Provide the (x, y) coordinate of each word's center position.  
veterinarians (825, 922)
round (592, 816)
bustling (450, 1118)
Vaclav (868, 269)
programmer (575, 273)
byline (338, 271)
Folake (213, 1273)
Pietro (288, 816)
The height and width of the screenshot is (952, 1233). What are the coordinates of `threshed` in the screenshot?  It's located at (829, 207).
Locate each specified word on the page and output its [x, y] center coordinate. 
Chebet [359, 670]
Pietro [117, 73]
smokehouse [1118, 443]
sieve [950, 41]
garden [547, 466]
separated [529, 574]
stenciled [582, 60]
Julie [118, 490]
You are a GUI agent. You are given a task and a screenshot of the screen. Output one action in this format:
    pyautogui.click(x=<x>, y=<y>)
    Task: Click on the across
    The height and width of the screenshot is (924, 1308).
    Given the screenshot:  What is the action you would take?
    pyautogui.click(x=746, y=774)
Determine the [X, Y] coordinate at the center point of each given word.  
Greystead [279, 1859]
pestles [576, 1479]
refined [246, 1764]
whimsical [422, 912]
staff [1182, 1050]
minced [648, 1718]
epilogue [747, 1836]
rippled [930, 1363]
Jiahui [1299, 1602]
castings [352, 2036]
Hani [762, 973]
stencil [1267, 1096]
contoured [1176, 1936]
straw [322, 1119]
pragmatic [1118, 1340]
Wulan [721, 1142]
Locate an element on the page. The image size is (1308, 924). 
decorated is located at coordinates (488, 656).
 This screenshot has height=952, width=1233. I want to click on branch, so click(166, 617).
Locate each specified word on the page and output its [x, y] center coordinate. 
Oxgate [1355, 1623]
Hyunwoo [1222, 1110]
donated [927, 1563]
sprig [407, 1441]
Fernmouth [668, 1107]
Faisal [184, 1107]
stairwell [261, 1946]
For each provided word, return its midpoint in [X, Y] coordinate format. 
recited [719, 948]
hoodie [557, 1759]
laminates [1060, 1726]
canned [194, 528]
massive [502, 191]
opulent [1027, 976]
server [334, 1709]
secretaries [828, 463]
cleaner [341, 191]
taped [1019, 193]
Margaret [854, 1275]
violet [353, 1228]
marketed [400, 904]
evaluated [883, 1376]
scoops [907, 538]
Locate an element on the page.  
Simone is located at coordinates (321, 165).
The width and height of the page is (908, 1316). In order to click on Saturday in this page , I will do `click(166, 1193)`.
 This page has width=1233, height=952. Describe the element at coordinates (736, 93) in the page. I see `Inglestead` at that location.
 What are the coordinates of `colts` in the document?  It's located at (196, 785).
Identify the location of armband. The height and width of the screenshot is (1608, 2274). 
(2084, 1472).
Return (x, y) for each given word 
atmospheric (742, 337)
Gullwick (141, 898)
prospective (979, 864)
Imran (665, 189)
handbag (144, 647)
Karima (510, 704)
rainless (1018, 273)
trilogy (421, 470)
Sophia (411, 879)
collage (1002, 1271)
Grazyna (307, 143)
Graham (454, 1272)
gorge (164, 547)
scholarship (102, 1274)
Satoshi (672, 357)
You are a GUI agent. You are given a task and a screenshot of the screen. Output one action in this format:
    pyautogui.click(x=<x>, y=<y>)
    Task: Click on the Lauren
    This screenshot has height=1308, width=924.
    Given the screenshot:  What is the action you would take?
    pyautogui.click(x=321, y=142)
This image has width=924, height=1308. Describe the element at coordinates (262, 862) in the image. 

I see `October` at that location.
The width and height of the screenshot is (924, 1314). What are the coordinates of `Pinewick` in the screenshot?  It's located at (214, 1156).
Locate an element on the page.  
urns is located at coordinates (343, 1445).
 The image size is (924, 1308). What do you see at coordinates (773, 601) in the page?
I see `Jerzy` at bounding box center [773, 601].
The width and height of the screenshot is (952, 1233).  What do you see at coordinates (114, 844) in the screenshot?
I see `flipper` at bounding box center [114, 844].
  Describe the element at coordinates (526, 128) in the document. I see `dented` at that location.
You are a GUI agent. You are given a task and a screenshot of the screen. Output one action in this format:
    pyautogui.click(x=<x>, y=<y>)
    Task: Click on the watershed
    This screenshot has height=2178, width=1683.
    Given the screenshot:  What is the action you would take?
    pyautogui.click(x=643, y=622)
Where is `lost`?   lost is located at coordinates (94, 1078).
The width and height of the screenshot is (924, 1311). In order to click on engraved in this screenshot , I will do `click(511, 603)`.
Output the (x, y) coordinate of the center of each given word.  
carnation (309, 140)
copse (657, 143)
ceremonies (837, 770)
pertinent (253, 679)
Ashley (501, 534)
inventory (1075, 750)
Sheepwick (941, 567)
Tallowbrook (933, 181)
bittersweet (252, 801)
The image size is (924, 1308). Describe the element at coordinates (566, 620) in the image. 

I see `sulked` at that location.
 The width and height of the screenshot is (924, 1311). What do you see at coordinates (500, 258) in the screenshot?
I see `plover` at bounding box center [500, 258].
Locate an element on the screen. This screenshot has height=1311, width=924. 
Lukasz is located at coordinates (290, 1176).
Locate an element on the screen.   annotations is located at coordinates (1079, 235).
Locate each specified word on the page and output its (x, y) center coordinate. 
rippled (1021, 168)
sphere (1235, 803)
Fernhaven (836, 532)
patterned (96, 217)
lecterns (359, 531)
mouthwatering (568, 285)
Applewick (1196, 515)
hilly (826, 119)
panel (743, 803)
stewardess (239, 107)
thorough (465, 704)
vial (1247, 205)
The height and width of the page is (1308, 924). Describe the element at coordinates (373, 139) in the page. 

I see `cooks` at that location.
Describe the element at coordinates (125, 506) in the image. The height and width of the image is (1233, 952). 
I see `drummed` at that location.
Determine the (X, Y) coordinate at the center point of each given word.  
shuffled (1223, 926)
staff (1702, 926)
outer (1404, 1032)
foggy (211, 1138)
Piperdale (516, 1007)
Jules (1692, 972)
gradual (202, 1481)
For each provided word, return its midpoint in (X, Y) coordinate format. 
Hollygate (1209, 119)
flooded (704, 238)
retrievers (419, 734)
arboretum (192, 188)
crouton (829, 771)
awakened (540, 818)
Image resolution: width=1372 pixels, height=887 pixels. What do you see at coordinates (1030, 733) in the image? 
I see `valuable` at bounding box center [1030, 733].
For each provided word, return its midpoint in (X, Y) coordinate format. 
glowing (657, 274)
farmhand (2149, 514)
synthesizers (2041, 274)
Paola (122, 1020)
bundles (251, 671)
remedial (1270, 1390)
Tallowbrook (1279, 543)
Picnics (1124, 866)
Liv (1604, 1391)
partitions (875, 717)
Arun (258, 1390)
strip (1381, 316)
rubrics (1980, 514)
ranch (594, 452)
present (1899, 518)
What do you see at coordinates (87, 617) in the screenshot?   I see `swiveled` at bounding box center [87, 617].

_TO DO_
Return every one of these records verbatim, line for line, with nothing altered.

_EXERCISE OUTPUT_
Provide the (x, y) coordinate of each word's center position.  
veterinarians (825, 922)
round (592, 816)
bustling (450, 1118)
Vaclav (868, 269)
programmer (575, 273)
byline (338, 271)
Folake (213, 1273)
Pietro (288, 816)
The height and width of the screenshot is (952, 1233). What are the coordinates of `threshed` in the screenshot?  It's located at (829, 207).
Locate each specified word on the page and output its [x, y] center coordinate. 
Chebet [359, 670]
Pietro [117, 73]
smokehouse [1118, 443]
sieve [950, 41]
garden [547, 466]
separated [529, 574]
stenciled [582, 60]
Julie [118, 490]
You are a GUI agent. You are given a task and a screenshot of the screen. Output one action in this format:
    pyautogui.click(x=<x>, y=<y>)
    Task: Click on the across
    The height and width of the screenshot is (924, 1308).
    Given the screenshot:  What is the action you would take?
    pyautogui.click(x=746, y=774)
Determine the [X, Y] coordinate at the center point of each given word.  
Greystead [279, 1859]
pestles [576, 1479]
refined [246, 1764]
whimsical [422, 912]
staff [1182, 1050]
minced [648, 1718]
epilogue [747, 1836]
rippled [930, 1363]
Jiahui [1299, 1602]
castings [352, 2036]
Hani [762, 973]
stencil [1267, 1096]
contoured [1176, 1936]
straw [322, 1119]
pragmatic [1118, 1340]
Wulan [721, 1142]
Locate an element on the page. The image size is (1308, 924). 
decorated is located at coordinates (488, 656).
 This screenshot has height=952, width=1233. I want to click on branch, so click(166, 617).
Locate each specified word on the page and output its [x, y] center coordinate. 
Oxgate [1355, 1623]
Hyunwoo [1222, 1110]
donated [927, 1563]
sprig [407, 1441]
Fernmouth [668, 1107]
Faisal [184, 1107]
stairwell [261, 1946]
For each provided word, return its midpoint in [X, Y] coordinate format. 
recited [719, 948]
hoodie [557, 1759]
laminates [1060, 1726]
canned [194, 528]
massive [502, 191]
opulent [1027, 976]
server [334, 1709]
secretaries [828, 463]
cleaner [341, 191]
taped [1019, 193]
Margaret [854, 1275]
violet [353, 1228]
marketed [400, 904]
evaluated [883, 1376]
scoops [907, 538]
Locate an element on the page.  
Simone is located at coordinates (321, 165).
The width and height of the page is (908, 1316). In order to click on Saturday in this page , I will do `click(166, 1193)`.
 This page has width=1233, height=952. Describe the element at coordinates (736, 93) in the page. I see `Inglestead` at that location.
 What are the coordinates of `colts` in the document?  It's located at (196, 785).
Identify the location of armband. The height and width of the screenshot is (1608, 2274). 
(2084, 1472).
Return (x, y) for each given word 
atmospheric (742, 337)
Gullwick (141, 898)
prospective (979, 864)
Imran (665, 189)
handbag (144, 647)
Karima (510, 704)
rainless (1018, 273)
trilogy (421, 470)
Sophia (411, 879)
collage (1002, 1271)
Grazyna (307, 143)
Graham (454, 1272)
gorge (164, 547)
scholarship (102, 1274)
Satoshi (672, 357)
You are a GUI agent. You are given a task and a screenshot of the screen. Output one action in this format:
    pyautogui.click(x=<x>, y=<y>)
    Task: Click on the Lauren
    This screenshot has height=1308, width=924.
    Given the screenshot:  What is the action you would take?
    pyautogui.click(x=321, y=142)
This image has width=924, height=1308. Describe the element at coordinates (262, 862) in the image. 

I see `October` at that location.
The width and height of the screenshot is (924, 1314). What are the coordinates of `Pinewick` in the screenshot?  It's located at (214, 1156).
Locate an element on the page.  
urns is located at coordinates (343, 1445).
 The image size is (924, 1308). What do you see at coordinates (773, 601) in the page?
I see `Jerzy` at bounding box center [773, 601].
The width and height of the screenshot is (952, 1233).  What do you see at coordinates (114, 844) in the screenshot?
I see `flipper` at bounding box center [114, 844].
  Describe the element at coordinates (526, 128) in the document. I see `dented` at that location.
You are a GUI agent. You are given a task and a screenshot of the screen. Output one action in this format:
    pyautogui.click(x=<x>, y=<y>)
    Task: Click on the watershed
    This screenshot has height=2178, width=1683.
    Given the screenshot:  What is the action you would take?
    pyautogui.click(x=643, y=622)
Where is `lost`?   lost is located at coordinates (94, 1078).
The width and height of the screenshot is (924, 1311). In order to click on engraved in this screenshot , I will do `click(511, 603)`.
Output the (x, y) coordinate of the center of each given word.  
carnation (309, 140)
copse (657, 143)
ceremonies (837, 770)
pertinent (253, 679)
Ashley (501, 534)
inventory (1075, 750)
Sheepwick (941, 567)
Tallowbrook (933, 181)
bittersweet (252, 801)
The image size is (924, 1308). Describe the element at coordinates (566, 620) in the image. 

I see `sulked` at that location.
 The width and height of the screenshot is (924, 1311). What do you see at coordinates (500, 258) in the screenshot?
I see `plover` at bounding box center [500, 258].
Locate an element on the screen. This screenshot has height=1311, width=924. 
Lukasz is located at coordinates (290, 1176).
Locate an element on the screen.   annotations is located at coordinates (1079, 235).
Locate each specified word on the page and output its (x, y) center coordinate. 
rippled (1021, 168)
sphere (1235, 803)
Fernhaven (836, 532)
patterned (96, 217)
lecterns (359, 531)
mouthwatering (568, 285)
Applewick (1196, 515)
hilly (826, 119)
panel (743, 803)
stewardess (239, 107)
thorough (465, 704)
vial (1247, 205)
The height and width of the page is (1308, 924). Describe the element at coordinates (373, 139) in the page. 

I see `cooks` at that location.
Describe the element at coordinates (125, 506) in the image. The height and width of the image is (1233, 952). 
I see `drummed` at that location.
Determine the (X, Y) coordinate at the center point of each given word.  
shuffled (1223, 926)
staff (1702, 926)
outer (1404, 1032)
foggy (211, 1138)
Piperdale (516, 1007)
Jules (1692, 972)
gradual (202, 1481)
For each provided word, return its midpoint in (X, Y) coordinate format. 
Hollygate (1209, 119)
flooded (704, 238)
retrievers (419, 734)
arboretum (192, 188)
crouton (829, 771)
awakened (540, 818)
Image resolution: width=1372 pixels, height=887 pixels. What do you see at coordinates (1030, 733) in the image? 
I see `valuable` at bounding box center [1030, 733].
For each provided word, return its midpoint in (X, Y) coordinate format. 
glowing (657, 274)
farmhand (2149, 514)
synthesizers (2041, 274)
Paola (122, 1020)
bundles (251, 671)
remedial (1270, 1390)
Tallowbrook (1279, 543)
Picnics (1124, 866)
Liv (1604, 1391)
partitions (875, 717)
Arun (258, 1390)
strip (1381, 316)
rubrics (1980, 514)
ranch (594, 452)
present (1899, 518)
What do you see at coordinates (87, 617) in the screenshot?   I see `swiveled` at bounding box center [87, 617].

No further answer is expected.